- _Required action_
After finding "botón (blanco)" in a line below, print that line and the rest of the lines exactly, leaving out all pictures.

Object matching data
============
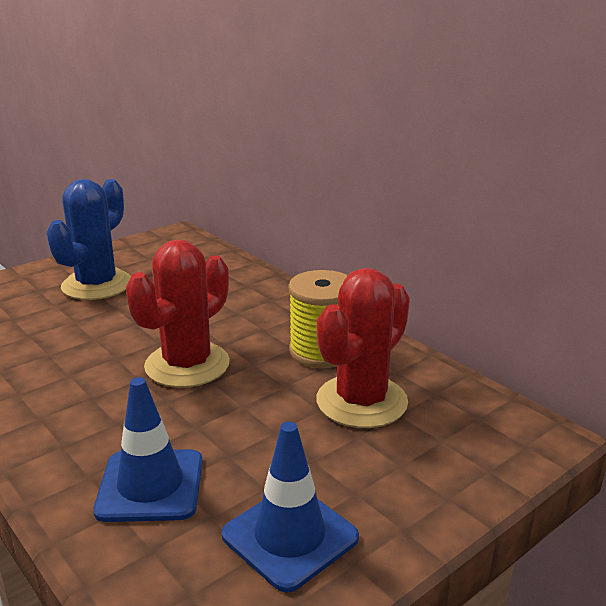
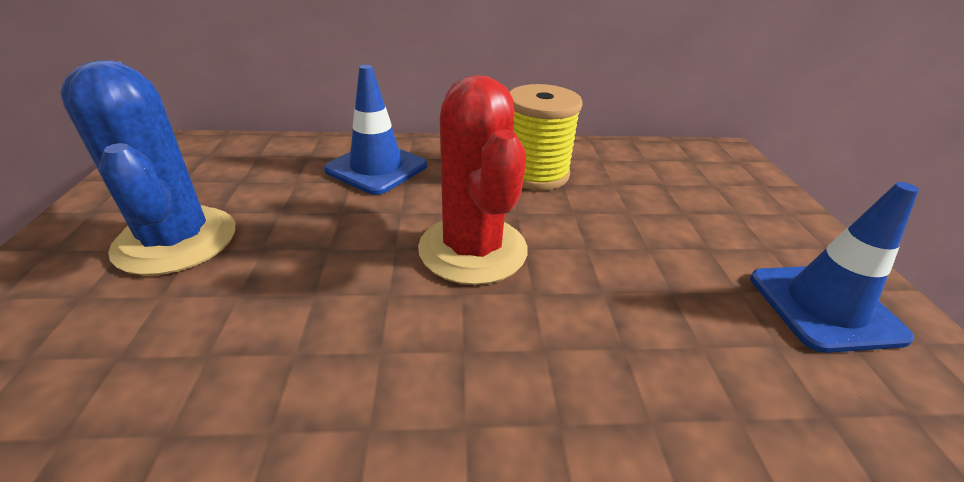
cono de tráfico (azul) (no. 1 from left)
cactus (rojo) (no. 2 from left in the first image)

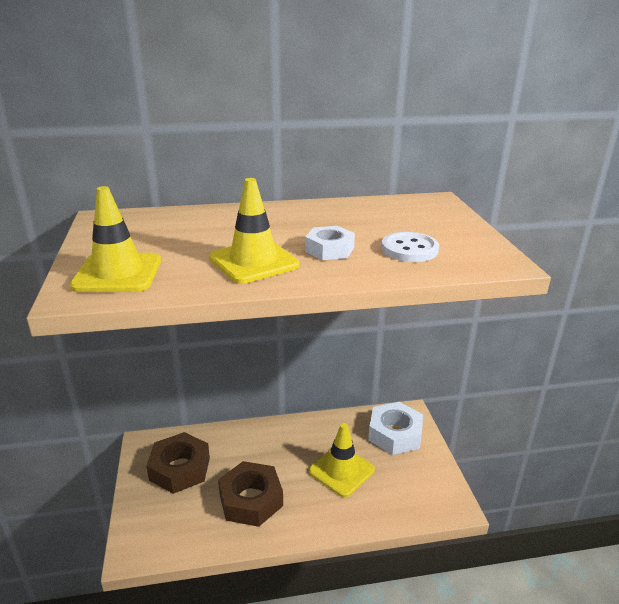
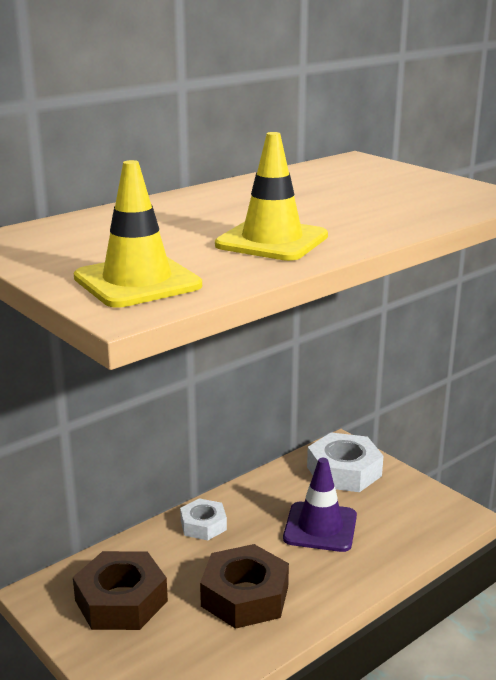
tuerca (blanco) (no. 1 from left)
cono de tráfico (morado)
botón (blanco)

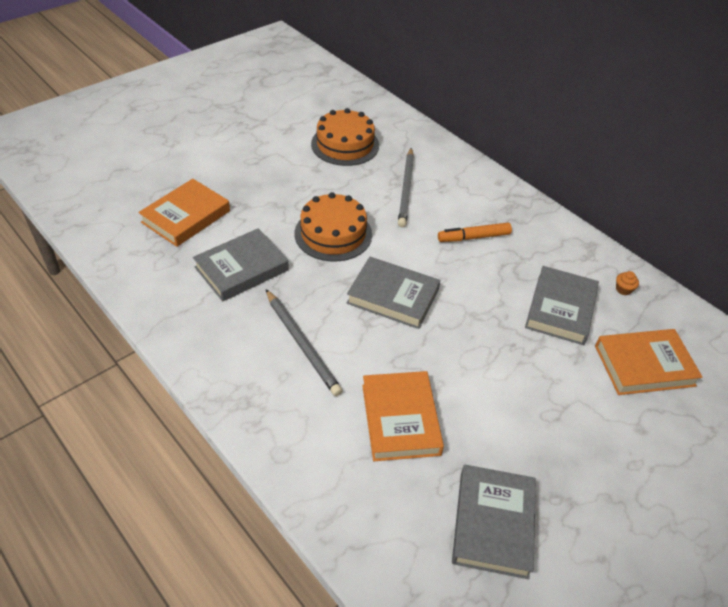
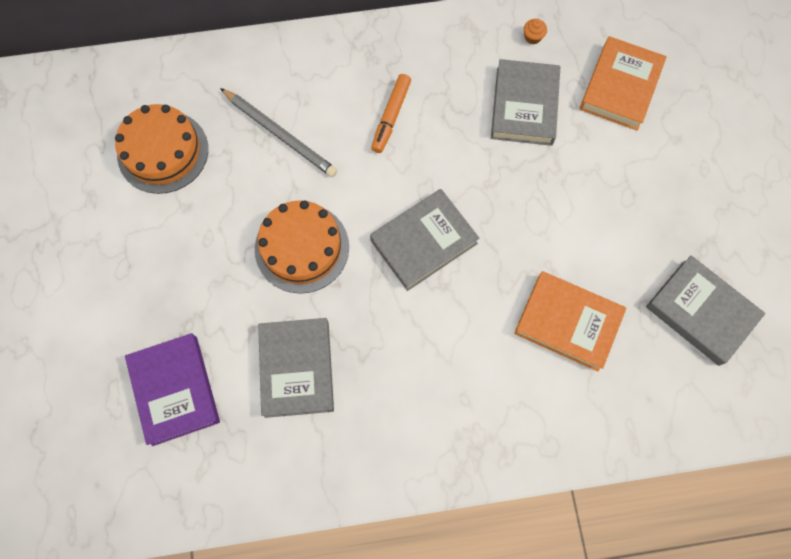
libro (morado)
lápiz (gris) (no. 1 from left in the first image)
libro (gris) (no. 3 from left)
============
- _Your solution_
botón (blanco)

libro (morado)
lápiz (gris) (no. 1 from left in the first image)
libro (gris) (no. 3 from left)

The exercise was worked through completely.